RECORDS SHOWN Block Start

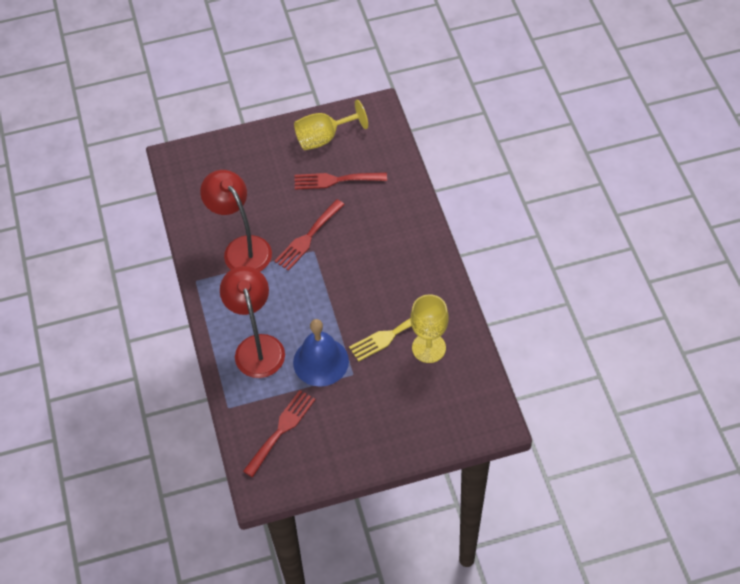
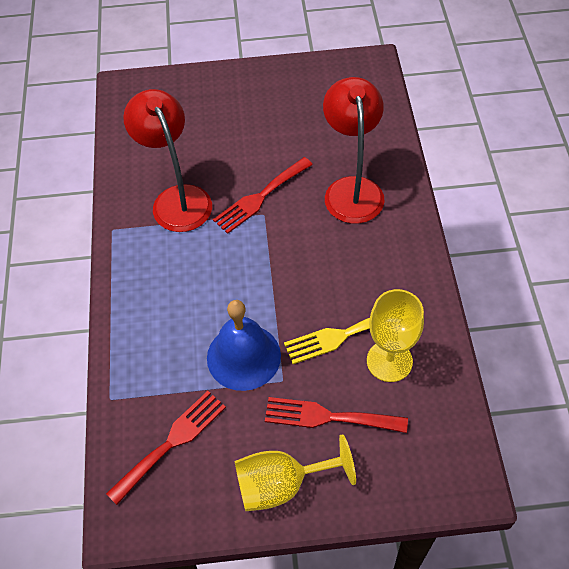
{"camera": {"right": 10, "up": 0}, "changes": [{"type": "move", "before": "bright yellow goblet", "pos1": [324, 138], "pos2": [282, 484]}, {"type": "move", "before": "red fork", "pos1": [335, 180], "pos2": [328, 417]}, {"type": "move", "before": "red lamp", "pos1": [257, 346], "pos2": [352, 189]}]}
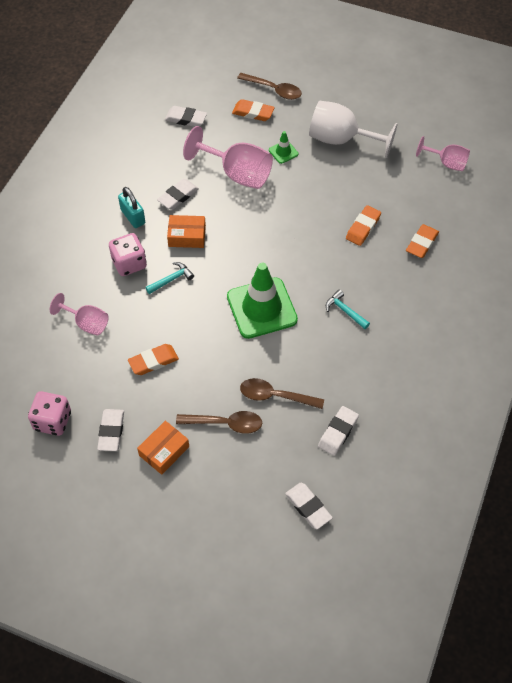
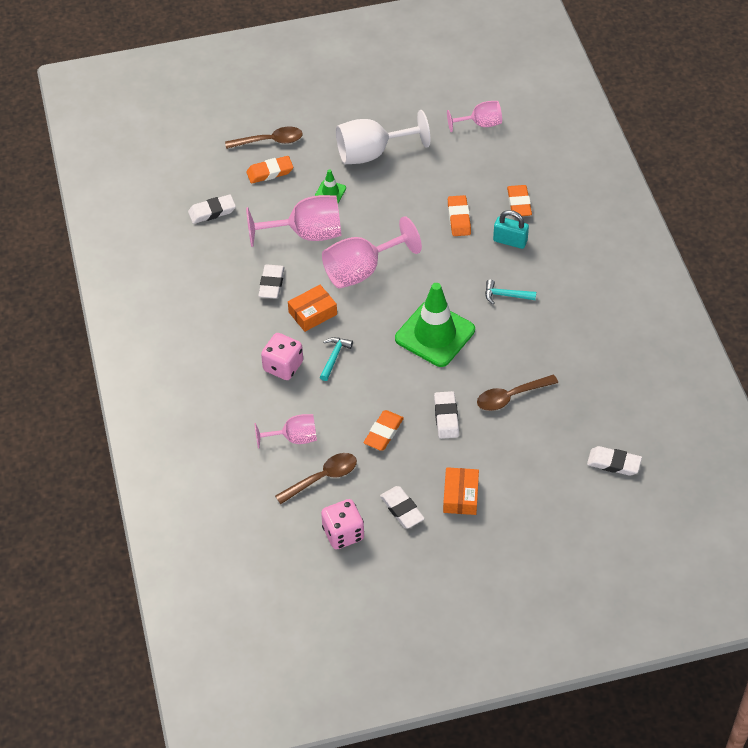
{"camera": {"right": -35, "up": -5}, "changes": [{"type": "move", "before": "turquoise lock", "pos1": [133, 217], "pos2": [510, 241]}, {"type": "move", "before": "white pencil eraser", "pos1": [338, 432], "pos2": [446, 417]}, {"type": "move", "before": "dark brown teaspoon", "pos1": [225, 423], "pos2": [322, 478]}, {"type": "insert", "after": "rosy goblet", "pos2": [362, 270]}]}
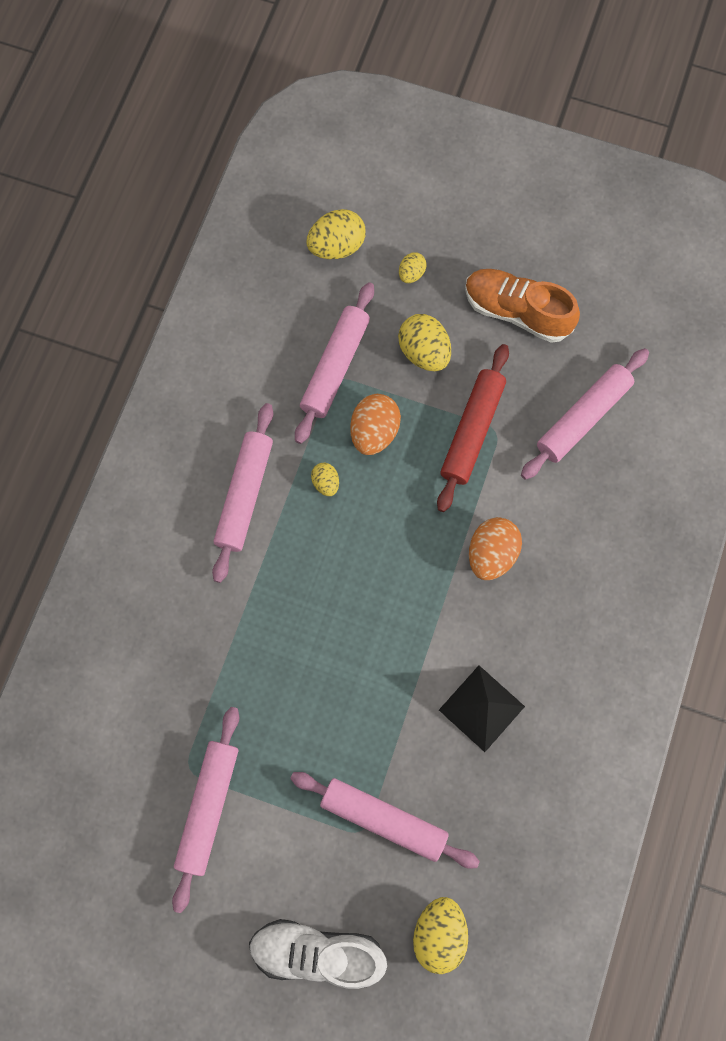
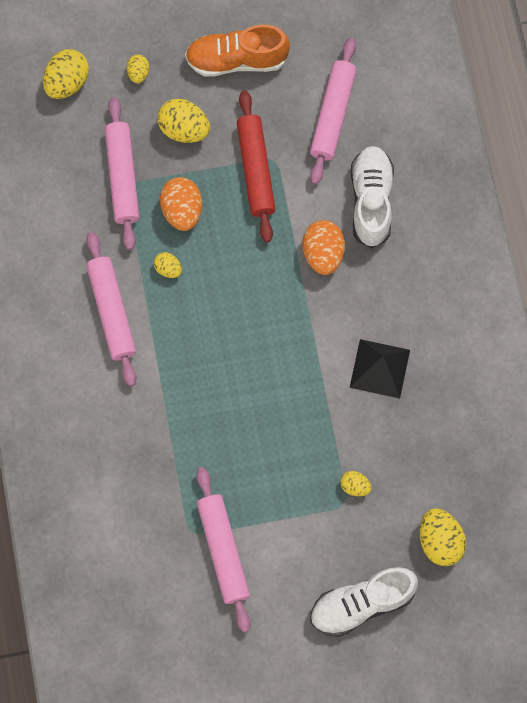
{"camera": {"right": -30, "up": 0}, "changes": [{"type": "replace", "before": "rosy pastry roller", "after": "bright yellow toy egg", "pos1": [383, 819], "pos2": [355, 486]}, {"type": "insert", "after": "white lace-up shoe", "pos2": [371, 201]}]}
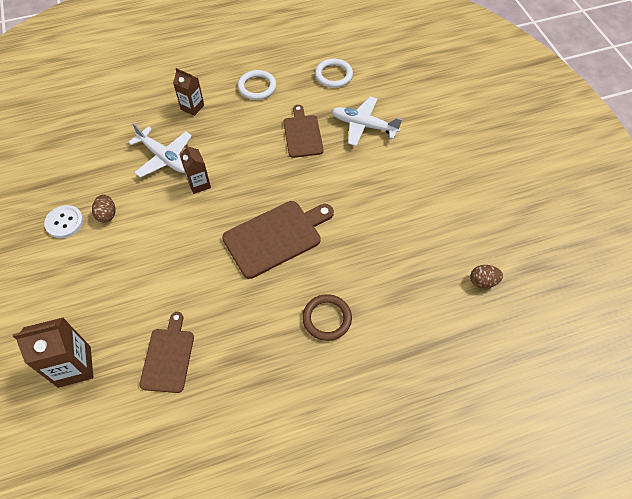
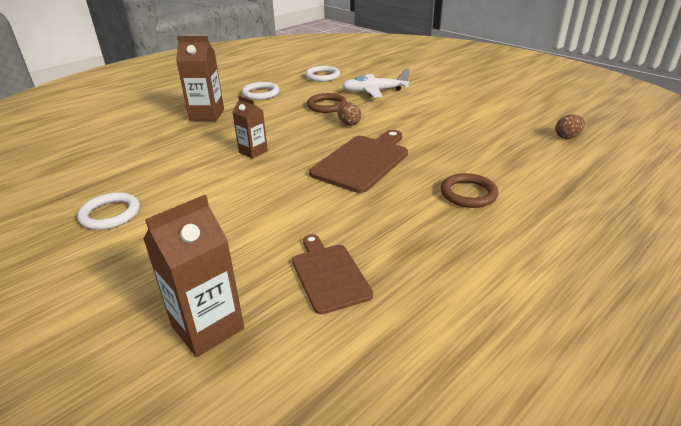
{"camera": {"right": -25, "up": -25}, "changes": [{"type": "resize", "before": "dark brown milk carton", "pos1": [192, 107], "pos2": [207, 115], "scale": 1.57}, {"type": "replace", "before": "dark brown chopping board", "after": "dark brown hoop", "pos1": [302, 134], "pos2": [326, 106]}, {"type": "delete", "before": "white toy plane", "pos1": [164, 158]}, {"type": "move", "before": "dark brown toy egg", "pos1": [107, 214], "pos2": [349, 123]}, {"type": "replace", "before": "white sewing button", "after": "white hoop", "pos1": [64, 222], "pos2": [110, 214]}]}
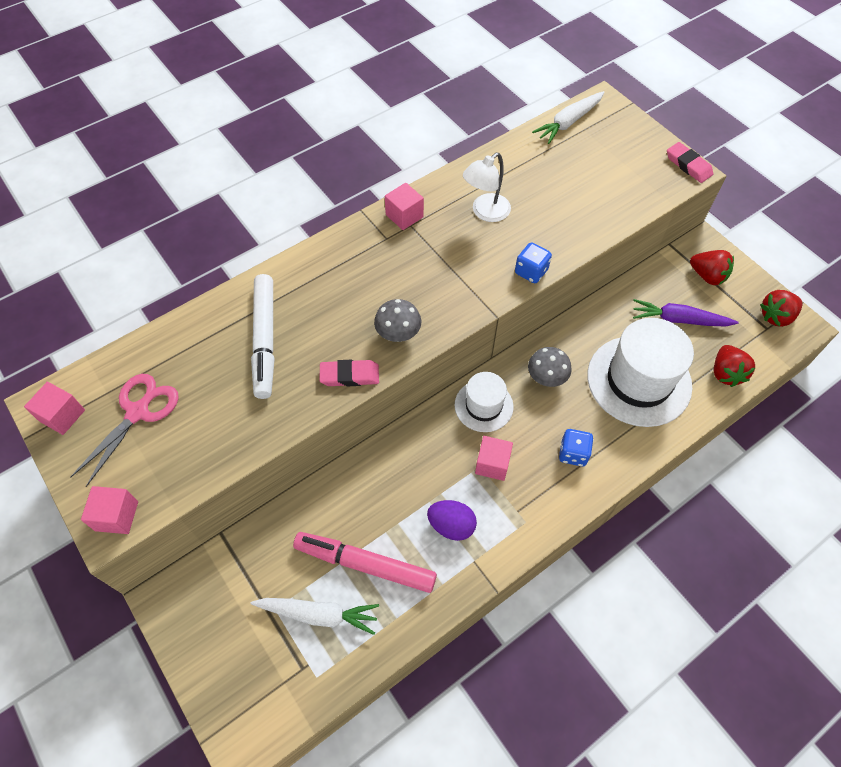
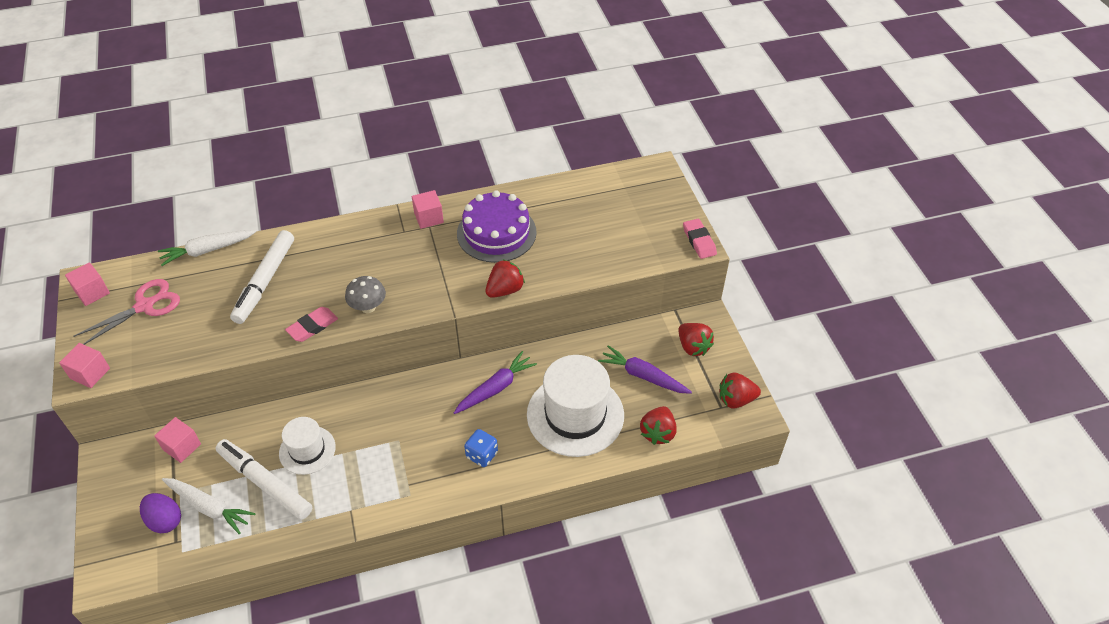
{"camera": {"right": 20, "up": -10}, "changes": [{"type": "move", "before": "white root vegetable", "pos1": [568, 122], "pos2": [207, 250]}, {"type": "replace", "before": "white lamp", "after": "purple cake", "pos1": [485, 212], "pos2": [496, 233]}, {"type": "replace", "before": "royal blue die", "after": "red berry", "pos1": [531, 272], "pos2": [505, 290]}, {"type": "replace", "before": "grey toadstool", "after": "purple root vegetable", "pos1": [546, 378], "pos2": [496, 388]}, {"type": "rotate", "before": "rosy pencil eraser", "pos1": [349, 375], "pos2": [312, 326], "turn": -60}, {"type": "move", "before": "white tall hat", "pos1": [483, 405], "pos2": [307, 450]}, {"type": "move", "before": "rosy cube", "pos1": [492, 464], "pos2": [182, 447]}, {"type": "move", "before": "purple toy egg", "pos1": [451, 525], "pos2": [165, 520]}, {"type": "recolor", "before": "rosy felt pen", "after": "white felt pen", "pos1": [365, 564], "pos2": [265, 483]}]}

RECORDS SHOWN Block End

### BRIEF
Copy out each line of the data exactly as it reads; skip the pictures.

### TASK RESULT
{"camera": {"right": 10, "up": 0}, "changes": [{"type": "move", "before": "bright yellow goblet", "pos1": [324, 138], "pos2": [282, 484]}, {"type": "move", "before": "red fork", "pos1": [335, 180], "pos2": [328, 417]}, {"type": "move", "before": "red lamp", "pos1": [257, 346], "pos2": [352, 189]}]}
{"camera": {"right": -35, "up": -5}, "changes": [{"type": "move", "before": "turquoise lock", "pos1": [133, 217], "pos2": [510, 241]}, {"type": "move", "before": "white pencil eraser", "pos1": [338, 432], "pos2": [446, 417]}, {"type": "move", "before": "dark brown teaspoon", "pos1": [225, 423], "pos2": [322, 478]}, {"type": "insert", "after": "rosy goblet", "pos2": [362, 270]}]}
{"camera": {"right": -30, "up": 0}, "changes": [{"type": "replace", "before": "rosy pastry roller", "after": "bright yellow toy egg", "pos1": [383, 819], "pos2": [355, 486]}, {"type": "insert", "after": "white lace-up shoe", "pos2": [371, 201]}]}
{"camera": {"right": -25, "up": -25}, "changes": [{"type": "resize", "before": "dark brown milk carton", "pos1": [192, 107], "pos2": [207, 115], "scale": 1.57}, {"type": "replace", "before": "dark brown chopping board", "after": "dark brown hoop", "pos1": [302, 134], "pos2": [326, 106]}, {"type": "delete", "before": "white toy plane", "pos1": [164, 158]}, {"type": "move", "before": "dark brown toy egg", "pos1": [107, 214], "pos2": [349, 123]}, {"type": "replace", "before": "white sewing button", "after": "white hoop", "pos1": [64, 222], "pos2": [110, 214]}]}
{"camera": {"right": 20, "up": -10}, "changes": [{"type": "move", "before": "white root vegetable", "pos1": [568, 122], "pos2": [207, 250]}, {"type": "replace", "before": "white lamp", "after": "purple cake", "pos1": [485, 212], "pos2": [496, 233]}, {"type": "replace", "before": "royal blue die", "after": "red berry", "pos1": [531, 272], "pos2": [505, 290]}, {"type": "replace", "before": "grey toadstool", "after": "purple root vegetable", "pos1": [546, 378], "pos2": [496, 388]}, {"type": "rotate", "before": "rosy pencil eraser", "pos1": [349, 375], "pos2": [312, 326], "turn": -60}, {"type": "move", "before": "white tall hat", "pos1": [483, 405], "pos2": [307, 450]}, {"type": "move", "before": "rosy cube", "pos1": [492, 464], "pos2": [182, 447]}, {"type": "move", "before": "purple toy egg", "pos1": [451, 525], "pos2": [165, 520]}, {"type": "recolor", "before": "rosy felt pen", "after": "white felt pen", "pos1": [365, 564], "pos2": [265, 483]}]}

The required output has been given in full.